═════ Recorded data

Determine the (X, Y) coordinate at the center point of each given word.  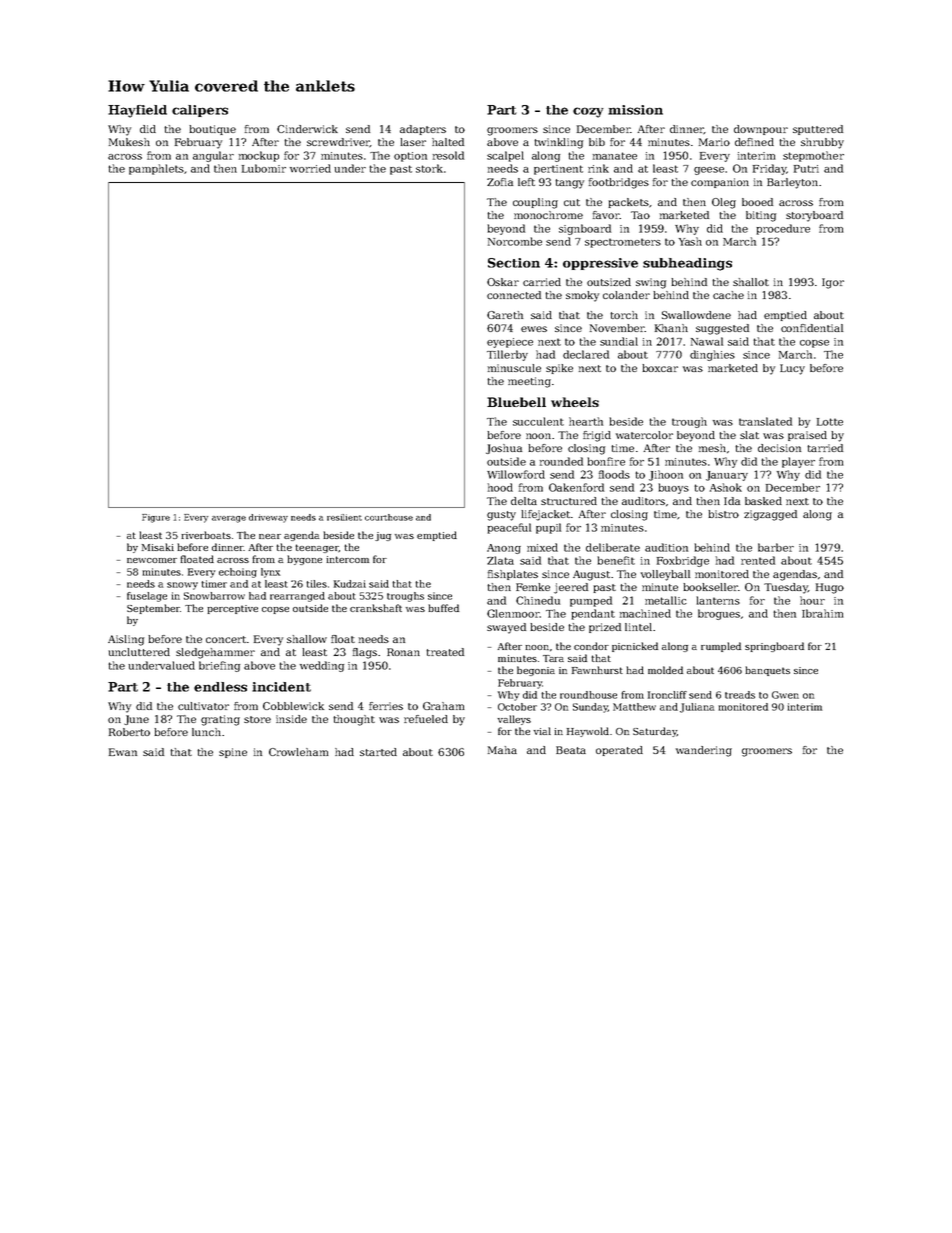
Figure (156, 518)
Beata (571, 750)
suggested (722, 329)
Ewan (123, 752)
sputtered (818, 130)
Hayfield (137, 111)
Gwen (785, 695)
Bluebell (516, 402)
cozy (588, 112)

══════════

**Written instruction:**
Copy the data above word for word, leaving out the picture.

**Solution to this exercise:**
Determine the (X, Y) coordinate at the center point of each given word.  
Figure (156, 518)
Beata (571, 750)
suggested (722, 329)
Ewan (123, 752)
sputtered (818, 130)
Hayfield (137, 111)
Gwen (785, 695)
Bluebell (516, 402)
cozy (588, 112)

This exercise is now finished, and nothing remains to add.